REQUIREMENT.
From the line containing "turquoise_cylinder (1st from left)" through the final line of the records, reproduce every line exactly.

--- EXCERPTED DATA Enclosed Below ---

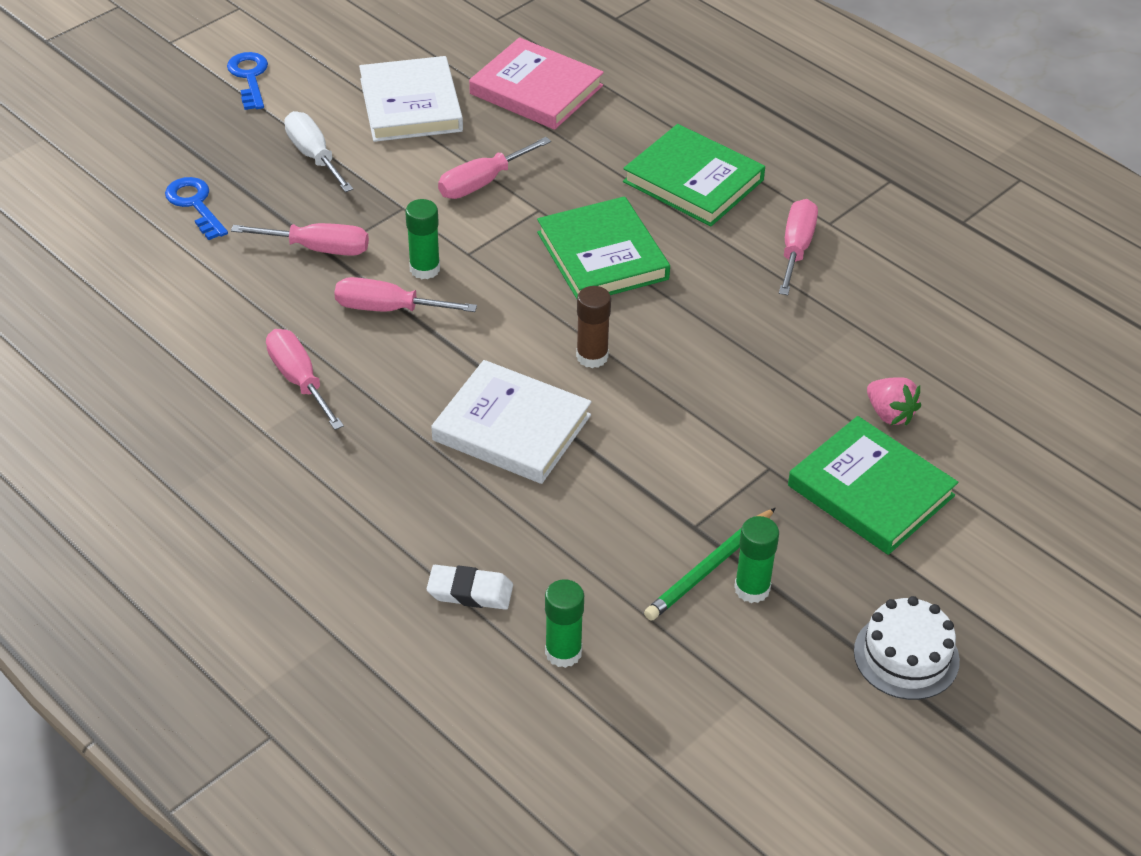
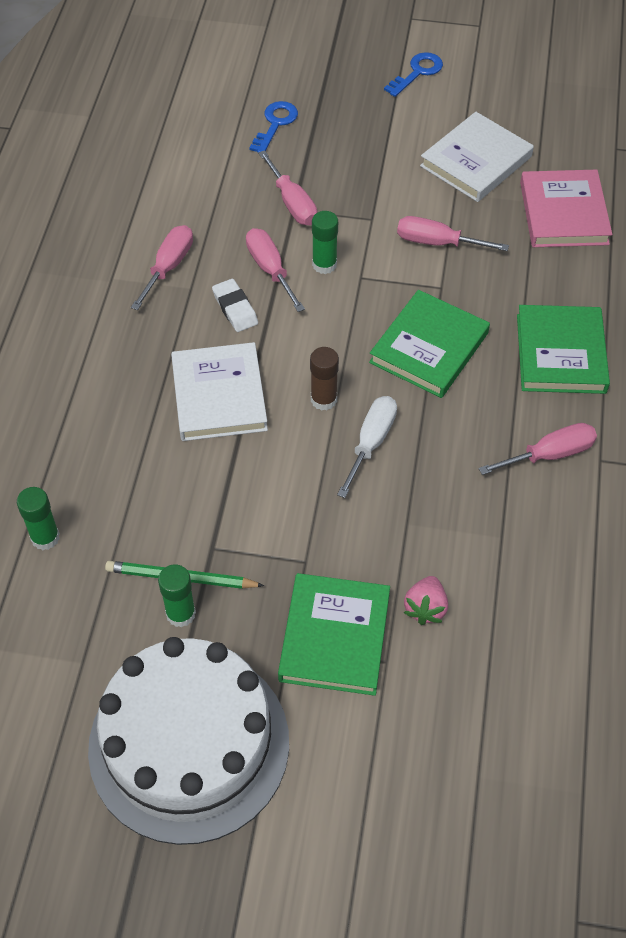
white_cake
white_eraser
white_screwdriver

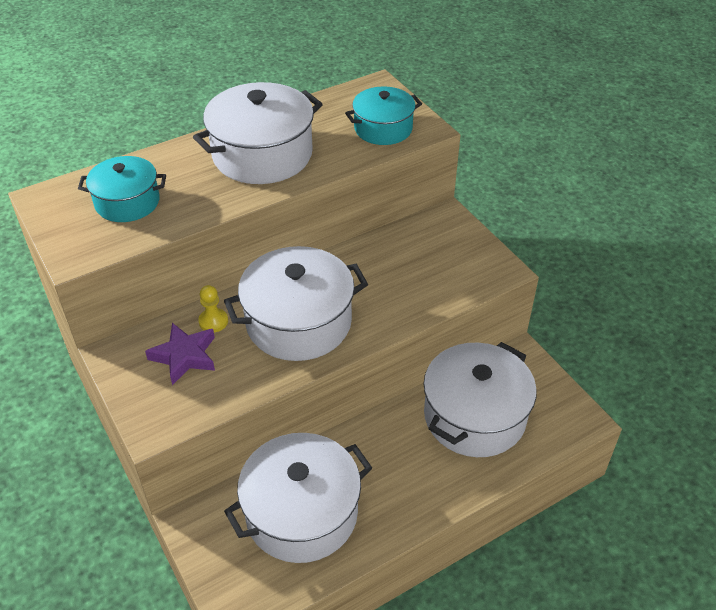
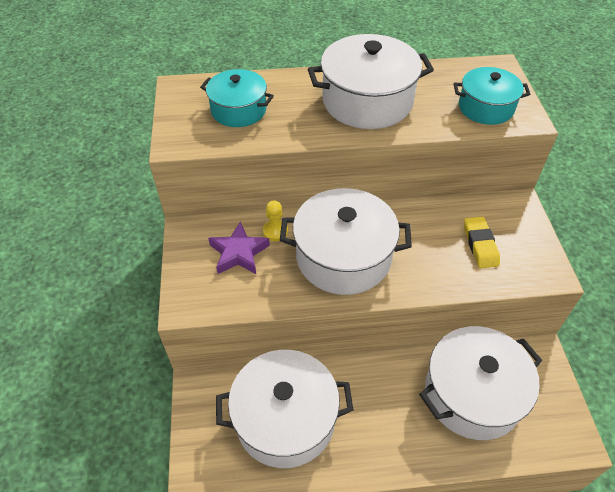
yellow_eraser

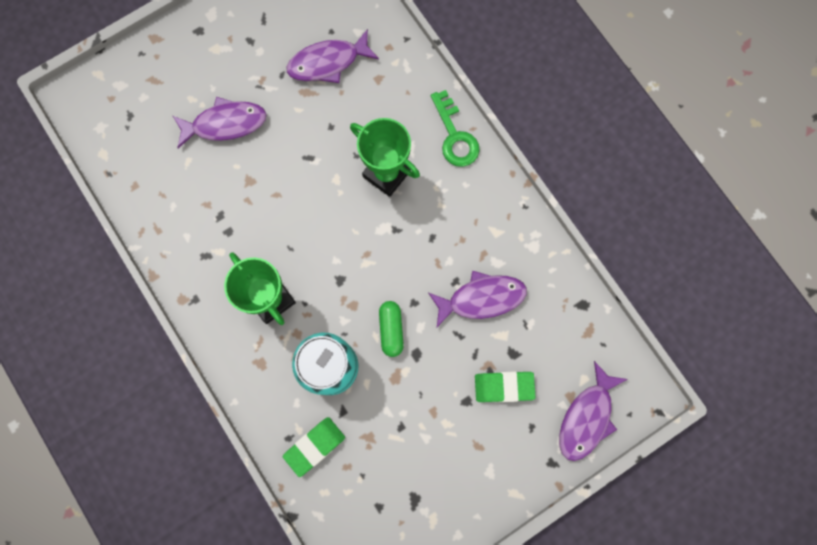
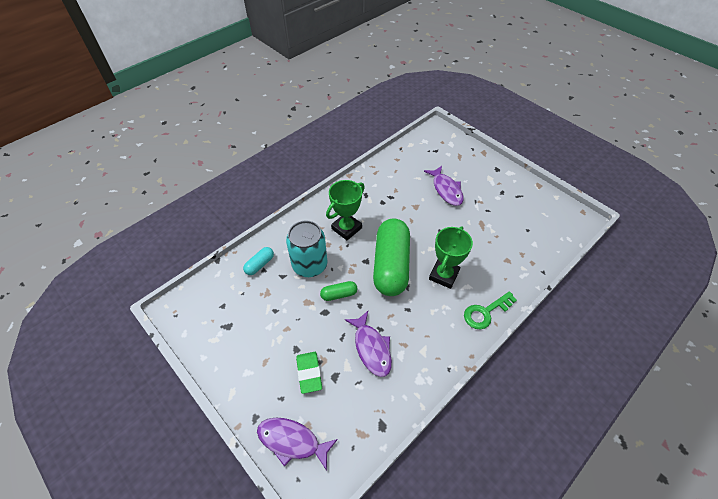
turquoise_capsule
green_capsule (2nd from left)
purple_fish (2nd from left in the first image)

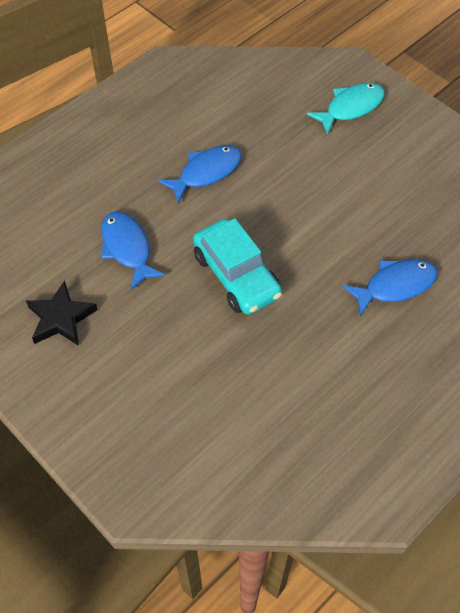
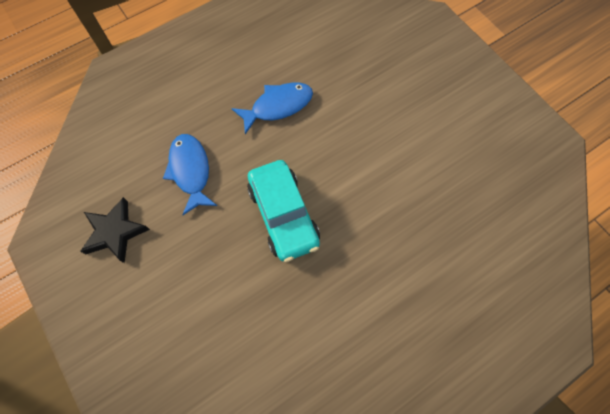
turquoise_fish
blue_fish (3rd from left in the first image)

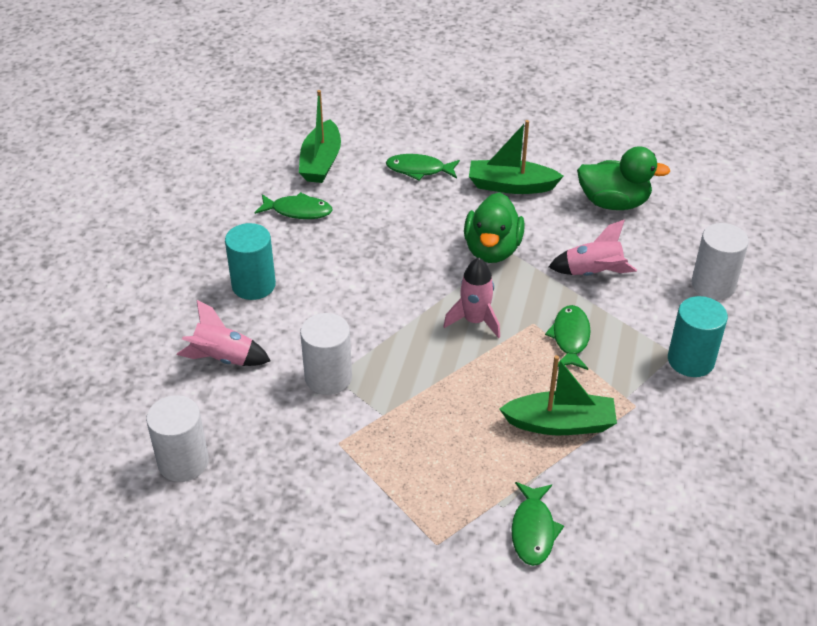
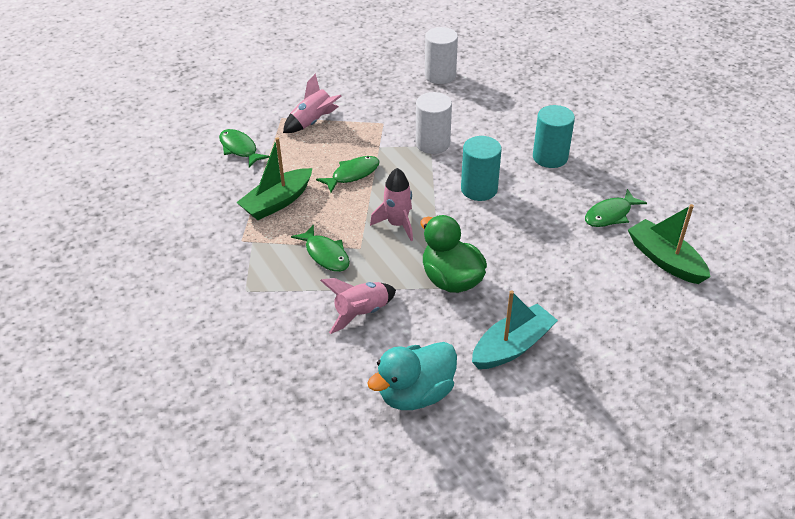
pink_rocket (1st from left)
green_fish (3rd from left)
turquoise_duck
turquoise_cylinder (1st from left)
turquoise_boat
white_cylinder (3rd from left in the first image)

--- End of Enclosed EXCERPTED DATA ---

THE ANSWER.
turquoise_cylinder (1st from left)
turquoise_boat
white_cylinder (3rd from left in the first image)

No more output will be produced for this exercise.